_EXERCISE_
Your task is to copy the lines of the data below from the line holding "U12: NOR (in" through the line holding "R212: 100 (VE, VS) -> 1.2k (VE, VS)", inclusive, exactly and with nothing added.

_DATASET_
==========

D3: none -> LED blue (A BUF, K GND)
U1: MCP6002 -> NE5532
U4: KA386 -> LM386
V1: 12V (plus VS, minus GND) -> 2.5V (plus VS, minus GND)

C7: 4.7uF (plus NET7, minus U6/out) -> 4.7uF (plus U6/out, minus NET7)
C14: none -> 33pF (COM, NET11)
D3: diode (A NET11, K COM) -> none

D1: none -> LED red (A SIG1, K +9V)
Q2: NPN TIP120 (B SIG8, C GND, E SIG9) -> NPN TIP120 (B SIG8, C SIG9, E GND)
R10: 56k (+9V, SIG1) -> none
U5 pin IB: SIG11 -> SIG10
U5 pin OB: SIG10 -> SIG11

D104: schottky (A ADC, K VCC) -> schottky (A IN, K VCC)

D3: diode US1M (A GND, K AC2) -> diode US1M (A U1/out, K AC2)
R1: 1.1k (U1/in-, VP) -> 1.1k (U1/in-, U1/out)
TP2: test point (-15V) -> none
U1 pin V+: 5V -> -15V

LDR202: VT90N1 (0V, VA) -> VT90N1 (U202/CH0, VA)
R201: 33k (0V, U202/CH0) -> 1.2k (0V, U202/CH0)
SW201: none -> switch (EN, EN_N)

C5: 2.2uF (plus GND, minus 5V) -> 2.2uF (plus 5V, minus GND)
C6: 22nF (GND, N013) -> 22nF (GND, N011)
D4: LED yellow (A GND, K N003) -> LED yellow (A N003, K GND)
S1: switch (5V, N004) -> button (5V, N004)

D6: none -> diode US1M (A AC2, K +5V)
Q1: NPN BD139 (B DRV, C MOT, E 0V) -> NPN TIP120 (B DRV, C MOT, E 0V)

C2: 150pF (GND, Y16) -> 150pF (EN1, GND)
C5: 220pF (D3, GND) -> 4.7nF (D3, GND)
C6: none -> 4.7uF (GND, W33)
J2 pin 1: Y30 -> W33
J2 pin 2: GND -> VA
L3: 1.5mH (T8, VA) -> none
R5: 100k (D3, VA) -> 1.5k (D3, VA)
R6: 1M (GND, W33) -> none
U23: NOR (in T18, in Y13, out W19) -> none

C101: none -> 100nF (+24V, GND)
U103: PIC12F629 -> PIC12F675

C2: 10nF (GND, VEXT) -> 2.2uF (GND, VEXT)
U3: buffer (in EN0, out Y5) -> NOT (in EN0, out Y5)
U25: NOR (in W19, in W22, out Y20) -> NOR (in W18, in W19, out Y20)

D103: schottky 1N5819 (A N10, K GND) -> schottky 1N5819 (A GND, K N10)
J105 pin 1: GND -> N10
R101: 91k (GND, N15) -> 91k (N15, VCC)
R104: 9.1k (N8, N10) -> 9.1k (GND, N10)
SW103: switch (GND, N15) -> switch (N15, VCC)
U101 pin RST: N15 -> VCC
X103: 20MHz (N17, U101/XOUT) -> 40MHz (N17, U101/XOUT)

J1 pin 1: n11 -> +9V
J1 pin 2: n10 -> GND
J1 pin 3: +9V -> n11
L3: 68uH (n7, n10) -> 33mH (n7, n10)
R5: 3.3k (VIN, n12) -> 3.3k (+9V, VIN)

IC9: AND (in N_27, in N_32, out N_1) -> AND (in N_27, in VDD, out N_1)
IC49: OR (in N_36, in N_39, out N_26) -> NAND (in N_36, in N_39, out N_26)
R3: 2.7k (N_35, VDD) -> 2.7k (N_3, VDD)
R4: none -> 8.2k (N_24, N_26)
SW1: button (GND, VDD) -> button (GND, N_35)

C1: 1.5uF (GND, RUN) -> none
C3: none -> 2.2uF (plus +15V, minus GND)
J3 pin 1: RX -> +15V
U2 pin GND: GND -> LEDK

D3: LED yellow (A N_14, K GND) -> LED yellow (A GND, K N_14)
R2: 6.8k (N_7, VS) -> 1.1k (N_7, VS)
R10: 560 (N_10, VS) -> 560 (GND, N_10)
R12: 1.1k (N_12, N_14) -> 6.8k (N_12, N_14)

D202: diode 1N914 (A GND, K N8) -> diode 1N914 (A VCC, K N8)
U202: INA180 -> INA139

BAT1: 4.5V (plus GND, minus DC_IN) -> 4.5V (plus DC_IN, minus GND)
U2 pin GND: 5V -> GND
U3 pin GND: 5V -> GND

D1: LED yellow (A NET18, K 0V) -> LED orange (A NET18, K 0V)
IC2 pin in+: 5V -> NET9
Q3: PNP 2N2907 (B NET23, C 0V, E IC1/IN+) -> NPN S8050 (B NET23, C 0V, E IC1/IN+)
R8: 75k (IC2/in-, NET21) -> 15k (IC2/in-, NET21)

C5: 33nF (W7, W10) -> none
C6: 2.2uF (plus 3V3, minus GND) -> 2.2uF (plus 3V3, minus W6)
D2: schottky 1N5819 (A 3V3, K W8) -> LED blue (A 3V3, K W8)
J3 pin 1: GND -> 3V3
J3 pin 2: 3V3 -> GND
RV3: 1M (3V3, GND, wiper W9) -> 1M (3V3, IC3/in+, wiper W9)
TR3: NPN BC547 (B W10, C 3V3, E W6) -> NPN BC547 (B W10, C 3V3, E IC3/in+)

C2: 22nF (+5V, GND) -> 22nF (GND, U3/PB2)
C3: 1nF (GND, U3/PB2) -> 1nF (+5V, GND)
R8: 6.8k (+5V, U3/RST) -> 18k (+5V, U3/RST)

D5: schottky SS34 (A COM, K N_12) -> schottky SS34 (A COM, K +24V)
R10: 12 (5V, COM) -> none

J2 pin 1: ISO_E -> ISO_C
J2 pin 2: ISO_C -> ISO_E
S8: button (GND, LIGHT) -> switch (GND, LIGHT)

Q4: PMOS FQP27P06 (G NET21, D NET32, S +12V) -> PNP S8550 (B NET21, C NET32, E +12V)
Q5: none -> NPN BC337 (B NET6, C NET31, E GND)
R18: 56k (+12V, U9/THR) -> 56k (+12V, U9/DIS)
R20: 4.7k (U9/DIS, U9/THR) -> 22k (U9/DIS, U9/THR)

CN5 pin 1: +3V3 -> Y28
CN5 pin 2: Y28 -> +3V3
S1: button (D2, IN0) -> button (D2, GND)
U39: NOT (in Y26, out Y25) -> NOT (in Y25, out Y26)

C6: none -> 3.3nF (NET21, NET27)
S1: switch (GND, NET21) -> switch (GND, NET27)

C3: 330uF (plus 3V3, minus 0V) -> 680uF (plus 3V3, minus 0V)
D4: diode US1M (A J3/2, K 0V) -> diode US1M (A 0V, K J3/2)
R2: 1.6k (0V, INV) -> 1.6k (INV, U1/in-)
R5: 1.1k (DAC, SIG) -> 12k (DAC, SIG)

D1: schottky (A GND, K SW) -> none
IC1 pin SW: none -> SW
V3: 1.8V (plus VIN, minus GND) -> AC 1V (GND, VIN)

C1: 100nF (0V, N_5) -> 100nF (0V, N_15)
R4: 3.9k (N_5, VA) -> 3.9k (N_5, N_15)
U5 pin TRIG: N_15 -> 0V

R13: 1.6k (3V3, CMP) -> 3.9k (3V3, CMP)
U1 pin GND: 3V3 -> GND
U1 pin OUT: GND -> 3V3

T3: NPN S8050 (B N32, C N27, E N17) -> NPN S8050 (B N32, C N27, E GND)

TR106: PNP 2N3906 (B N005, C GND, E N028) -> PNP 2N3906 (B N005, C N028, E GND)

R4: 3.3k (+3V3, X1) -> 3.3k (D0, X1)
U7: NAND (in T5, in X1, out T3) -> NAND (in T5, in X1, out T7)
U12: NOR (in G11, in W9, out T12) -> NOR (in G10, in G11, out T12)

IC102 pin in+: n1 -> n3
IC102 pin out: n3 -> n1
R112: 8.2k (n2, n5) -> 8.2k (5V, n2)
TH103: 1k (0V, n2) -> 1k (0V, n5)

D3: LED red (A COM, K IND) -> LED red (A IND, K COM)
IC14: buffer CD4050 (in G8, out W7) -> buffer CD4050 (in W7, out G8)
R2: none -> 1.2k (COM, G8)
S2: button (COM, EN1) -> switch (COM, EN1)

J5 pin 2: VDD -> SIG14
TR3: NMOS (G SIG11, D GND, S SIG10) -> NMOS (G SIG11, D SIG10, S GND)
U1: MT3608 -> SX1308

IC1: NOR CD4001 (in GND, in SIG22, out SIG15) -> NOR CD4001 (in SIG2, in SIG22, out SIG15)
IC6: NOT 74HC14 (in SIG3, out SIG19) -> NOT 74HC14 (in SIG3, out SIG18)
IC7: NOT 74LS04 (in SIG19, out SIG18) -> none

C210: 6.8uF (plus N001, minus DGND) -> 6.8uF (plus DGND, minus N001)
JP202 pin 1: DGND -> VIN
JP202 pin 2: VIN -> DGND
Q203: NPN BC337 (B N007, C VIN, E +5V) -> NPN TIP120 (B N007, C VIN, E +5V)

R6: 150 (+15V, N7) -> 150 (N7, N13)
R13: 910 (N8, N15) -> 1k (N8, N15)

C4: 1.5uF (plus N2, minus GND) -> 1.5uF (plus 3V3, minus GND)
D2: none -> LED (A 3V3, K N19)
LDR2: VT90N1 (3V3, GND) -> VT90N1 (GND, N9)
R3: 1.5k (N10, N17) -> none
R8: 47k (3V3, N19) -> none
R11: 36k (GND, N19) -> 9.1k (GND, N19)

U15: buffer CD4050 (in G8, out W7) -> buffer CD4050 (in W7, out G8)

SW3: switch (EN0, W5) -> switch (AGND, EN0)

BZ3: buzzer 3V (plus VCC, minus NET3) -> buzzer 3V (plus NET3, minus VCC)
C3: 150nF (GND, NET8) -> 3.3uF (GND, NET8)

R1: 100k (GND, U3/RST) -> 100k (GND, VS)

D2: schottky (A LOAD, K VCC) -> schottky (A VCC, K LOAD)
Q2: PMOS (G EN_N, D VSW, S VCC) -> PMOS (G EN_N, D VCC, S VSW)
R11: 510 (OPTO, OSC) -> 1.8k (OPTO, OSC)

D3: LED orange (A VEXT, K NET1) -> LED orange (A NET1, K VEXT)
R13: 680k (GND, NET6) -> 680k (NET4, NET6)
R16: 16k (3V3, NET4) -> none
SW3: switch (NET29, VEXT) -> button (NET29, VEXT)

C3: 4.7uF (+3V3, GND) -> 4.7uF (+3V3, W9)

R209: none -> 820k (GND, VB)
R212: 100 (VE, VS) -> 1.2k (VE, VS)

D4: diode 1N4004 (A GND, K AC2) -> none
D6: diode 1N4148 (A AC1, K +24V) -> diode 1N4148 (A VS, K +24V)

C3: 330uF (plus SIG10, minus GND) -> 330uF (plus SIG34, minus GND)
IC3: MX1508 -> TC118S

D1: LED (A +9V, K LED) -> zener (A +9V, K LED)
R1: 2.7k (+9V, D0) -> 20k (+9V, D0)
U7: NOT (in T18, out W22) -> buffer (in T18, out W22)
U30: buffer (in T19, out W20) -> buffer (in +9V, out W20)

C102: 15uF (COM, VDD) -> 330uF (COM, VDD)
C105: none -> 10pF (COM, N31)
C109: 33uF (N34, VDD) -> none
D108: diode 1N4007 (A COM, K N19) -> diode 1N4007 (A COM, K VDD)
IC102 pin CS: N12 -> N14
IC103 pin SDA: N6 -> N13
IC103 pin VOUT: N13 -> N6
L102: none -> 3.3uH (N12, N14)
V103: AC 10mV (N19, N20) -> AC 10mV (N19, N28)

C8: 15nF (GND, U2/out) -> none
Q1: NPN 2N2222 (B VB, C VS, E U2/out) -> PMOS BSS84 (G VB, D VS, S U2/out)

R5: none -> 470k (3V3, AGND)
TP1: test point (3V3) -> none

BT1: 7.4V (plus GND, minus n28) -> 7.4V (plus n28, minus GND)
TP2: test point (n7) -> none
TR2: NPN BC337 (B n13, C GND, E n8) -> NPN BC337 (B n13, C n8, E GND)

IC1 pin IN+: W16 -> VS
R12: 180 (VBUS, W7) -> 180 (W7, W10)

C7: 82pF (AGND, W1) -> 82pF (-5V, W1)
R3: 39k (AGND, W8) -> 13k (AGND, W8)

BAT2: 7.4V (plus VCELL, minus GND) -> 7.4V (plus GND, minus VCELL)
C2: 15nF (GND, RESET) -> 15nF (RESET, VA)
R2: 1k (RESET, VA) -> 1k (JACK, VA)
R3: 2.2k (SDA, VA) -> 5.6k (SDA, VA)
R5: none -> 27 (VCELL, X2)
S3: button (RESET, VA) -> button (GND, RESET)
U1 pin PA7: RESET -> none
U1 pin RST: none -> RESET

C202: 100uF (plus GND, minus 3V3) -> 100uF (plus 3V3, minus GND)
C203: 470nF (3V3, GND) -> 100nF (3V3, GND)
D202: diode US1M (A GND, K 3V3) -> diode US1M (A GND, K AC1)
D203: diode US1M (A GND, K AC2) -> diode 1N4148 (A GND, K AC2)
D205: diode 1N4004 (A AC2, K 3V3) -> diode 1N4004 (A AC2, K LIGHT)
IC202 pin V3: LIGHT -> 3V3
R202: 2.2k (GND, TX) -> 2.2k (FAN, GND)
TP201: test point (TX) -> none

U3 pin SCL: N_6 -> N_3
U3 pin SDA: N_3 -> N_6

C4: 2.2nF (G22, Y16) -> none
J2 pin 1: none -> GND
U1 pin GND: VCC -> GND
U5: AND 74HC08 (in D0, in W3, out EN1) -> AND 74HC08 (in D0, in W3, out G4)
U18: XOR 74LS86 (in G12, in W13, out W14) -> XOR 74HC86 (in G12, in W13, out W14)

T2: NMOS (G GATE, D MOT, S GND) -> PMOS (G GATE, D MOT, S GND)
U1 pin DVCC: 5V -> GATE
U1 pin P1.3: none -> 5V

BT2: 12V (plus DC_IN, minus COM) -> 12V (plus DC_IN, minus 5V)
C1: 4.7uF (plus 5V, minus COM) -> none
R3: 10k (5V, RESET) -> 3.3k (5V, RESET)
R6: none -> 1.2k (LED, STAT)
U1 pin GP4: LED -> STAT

==========

_WRITTEN SOLUTION_
U12: NOR (in G11, in W9, out T12) -> NOR (in G10, in G11, out T12)

IC102 pin in+: n1 -> n3
IC102 pin out: n3 -> n1
R112: 8.2k (n2, n5) -> 8.2k (5V, n2)
TH103: 1k (0V, n2) -> 1k (0V, n5)

D3: LED red (A COM, K IND) -> LED red (A IND, K COM)
IC14: buffer CD4050 (in G8, out W7) -> buffer CD4050 (in W7, out G8)
R2: none -> 1.2k (COM, G8)
S2: button (COM, EN1) -> switch (COM, EN1)

J5 pin 2: VDD -> SIG14
TR3: NMOS (G SIG11, D GND, S SIG10) -> NMOS (G SIG11, D SIG10, S GND)
U1: MT3608 -> SX1308

IC1: NOR CD4001 (in GND, in SIG22, out SIG15) -> NOR CD4001 (in SIG2, in SIG22, out SIG15)
IC6: NOT 74HC14 (in SIG3, out SIG19) -> NOT 74HC14 (in SIG3, out SIG18)
IC7: NOT 74LS04 (in SIG19, out SIG18) -> none

C210: 6.8uF (plus N001, minus DGND) -> 6.8uF (plus DGND, minus N001)
JP202 pin 1: DGND -> VIN
JP202 pin 2: VIN -> DGND
Q203: NPN BC337 (B N007, C VIN, E +5V) -> NPN TIP120 (B N007, C VIN, E +5V)

R6: 150 (+15V, N7) -> 150 (N7, N13)
R13: 910 (N8, N15) -> 1k (N8, N15)

C4: 1.5uF (plus N2, minus GND) -> 1.5uF (plus 3V3, minus GND)
D2: none -> LED (A 3V3, K N19)
LDR2: VT90N1 (3V3, GND) -> VT90N1 (GND, N9)
R3: 1.5k (N10, N17) -> none
R8: 47k (3V3, N19) -> none
R11: 36k (GND, N19) -> 9.1k (GND, N19)

U15: buffer CD4050 (in G8, out W7) -> buffer CD4050 (in W7, out G8)

SW3: switch (EN0, W5) -> switch (AGND, EN0)

BZ3: buzzer 3V (plus VCC, minus NET3) -> buzzer 3V (plus NET3, minus VCC)
C3: 150nF (GND, NET8) -> 3.3uF (GND, NET8)

R1: 100k (GND, U3/RST) -> 100k (GND, VS)

D2: schottky (A LOAD, K VCC) -> schottky (A VCC, K LOAD)
Q2: PMOS (G EN_N, D VSW, S VCC) -> PMOS (G EN_N, D VCC, S VSW)
R11: 510 (OPTO, OSC) -> 1.8k (OPTO, OSC)

D3: LED orange (A VEXT, K NET1) -> LED orange (A NET1, K VEXT)
R13: 680k (GND, NET6) -> 680k (NET4, NET6)
R16: 16k (3V3, NET4) -> none
SW3: switch (NET29, VEXT) -> button (NET29, VEXT)

C3: 4.7uF (+3V3, GND) -> 4.7uF (+3V3, W9)

R209: none -> 820k (GND, VB)
R212: 100 (VE, VS) -> 1.2k (VE, VS)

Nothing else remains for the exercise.